Goal of the exercise
Copy out exactly the lines from the one containing "C5: 22nF (-12V, GND) -> 22nF (VB, VX)" through the end of the records, and no pictures.

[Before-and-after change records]
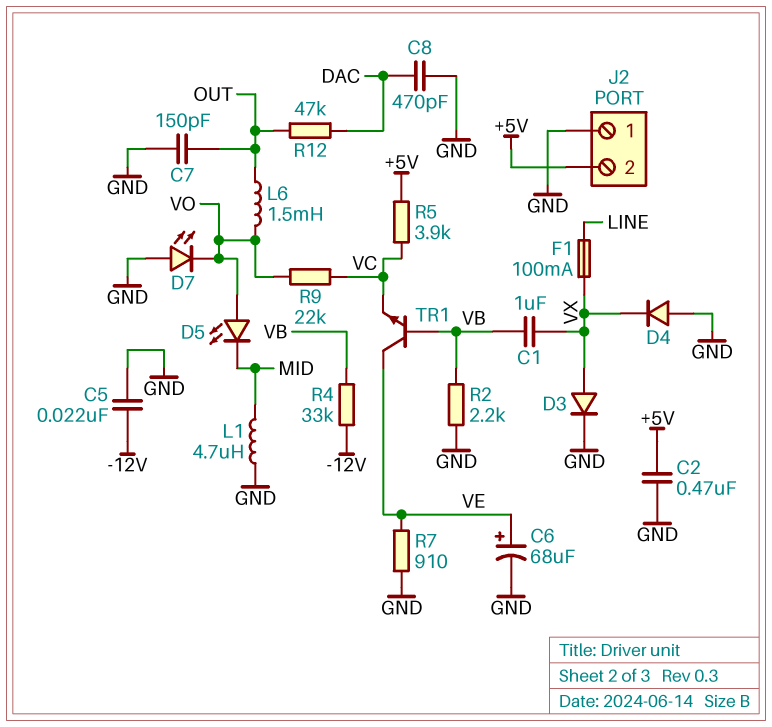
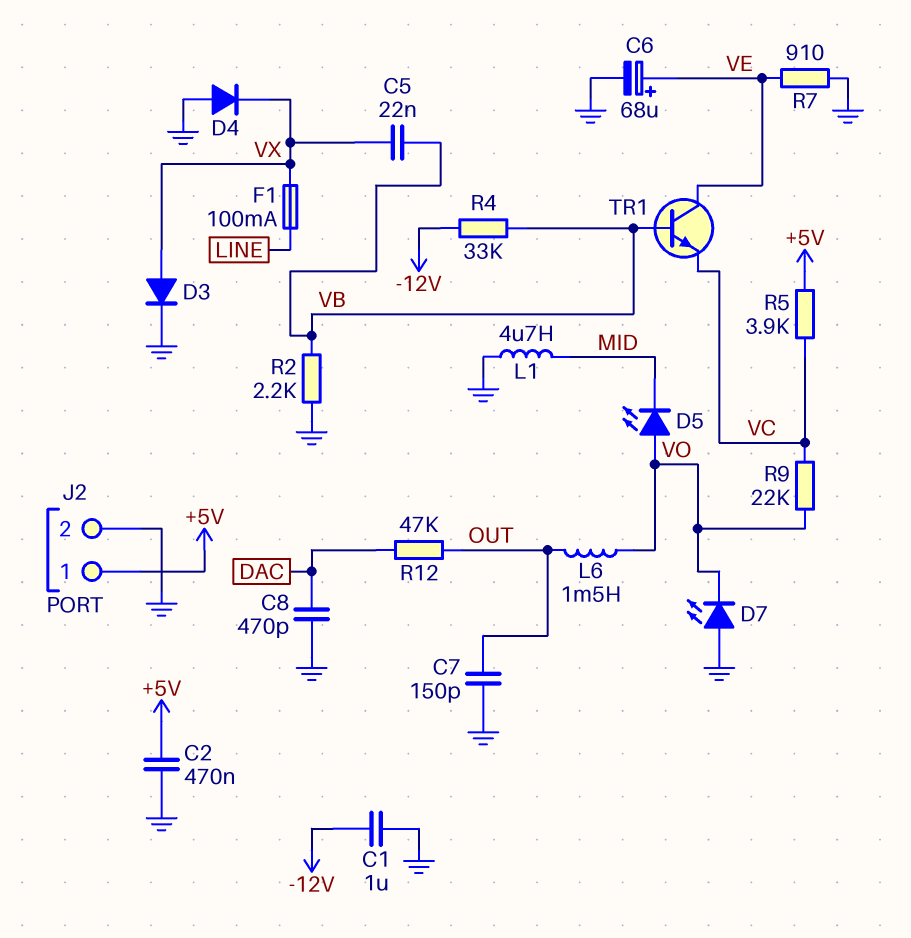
C1: 1uF (VB, VX) -> 1uF (-12V, GND)
C5: 22nF (-12V, GND) -> 22nF (VB, VX)
J2 pin 1: GND -> +5V
J2 pin 2: +5V -> GND

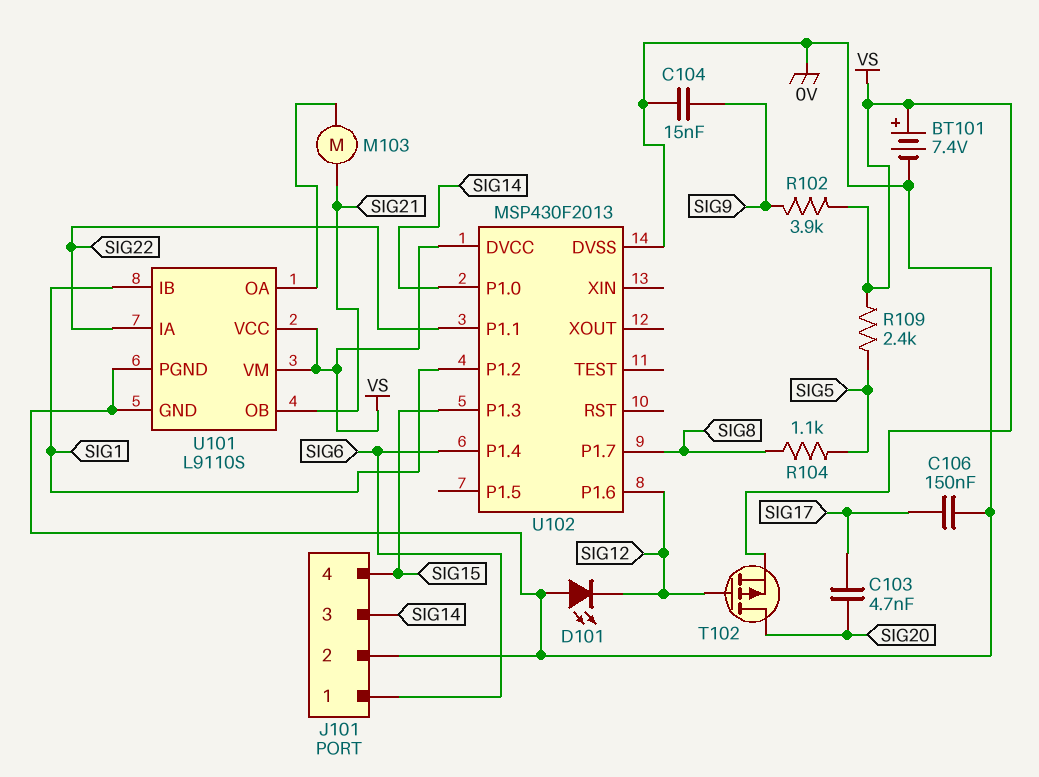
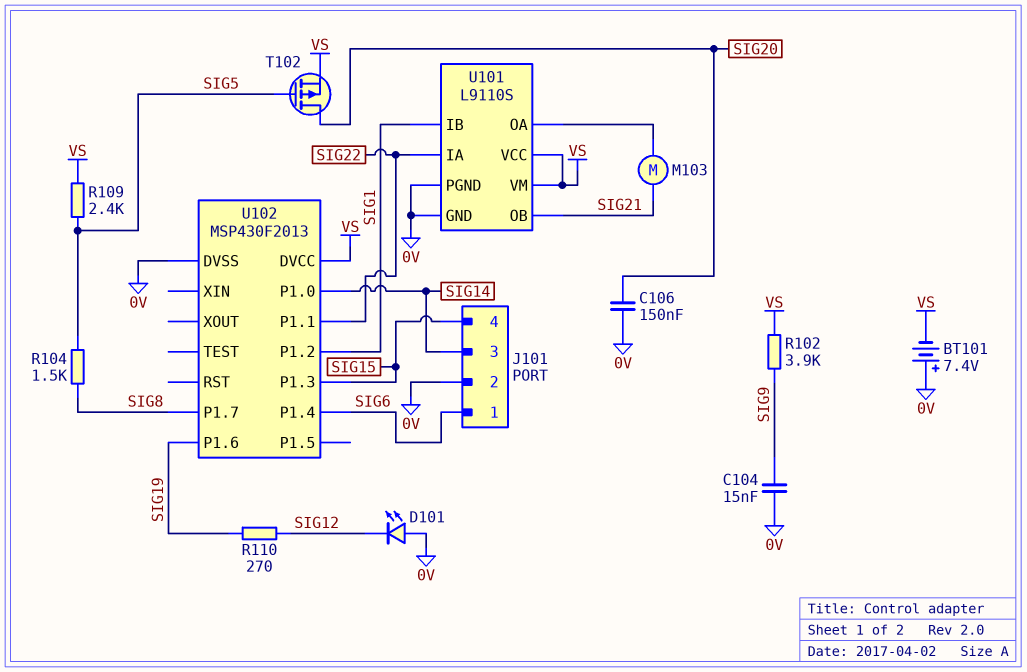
BT101: 7.4V (plus VS, minus 0V) -> 7.4V (plus 0V, minus VS)
C103: 4.7nF (SIG17, SIG20) -> none
C106: 150nF (0V, SIG17) -> 150nF (0V, SIG20)
R104: 1.1k (SIG5, SIG8) -> 1.5k (SIG5, SIG8)
R110: none -> 270 (SIG12, SIG19)
T102: PMOS (G SIG12, D SIG20, S VS) -> PMOS (G SIG5, D SIG20, S VS)
U102 pin P1.6: SIG12 -> SIG19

Written answer
C5: 22nF (-12V, GND) -> 22nF (VB, VX)
J2 pin 1: GND -> +5V
J2 pin 2: +5V -> GND

BT101: 7.4V (plus VS, minus 0V) -> 7.4V (plus 0V, minus VS)
C103: 4.7nF (SIG17, SIG20) -> none
C106: 150nF (0V, SIG17) -> 150nF (0V, SIG20)
R104: 1.1k (SIG5, SIG8) -> 1.5k (SIG5, SIG8)
R110: none -> 270 (SIG12, SIG19)
T102: PMOS (G SIG12, D SIG20, S VS) -> PMOS (G SIG5, D SIG20, S VS)
U102 pin P1.6: SIG12 -> SIG19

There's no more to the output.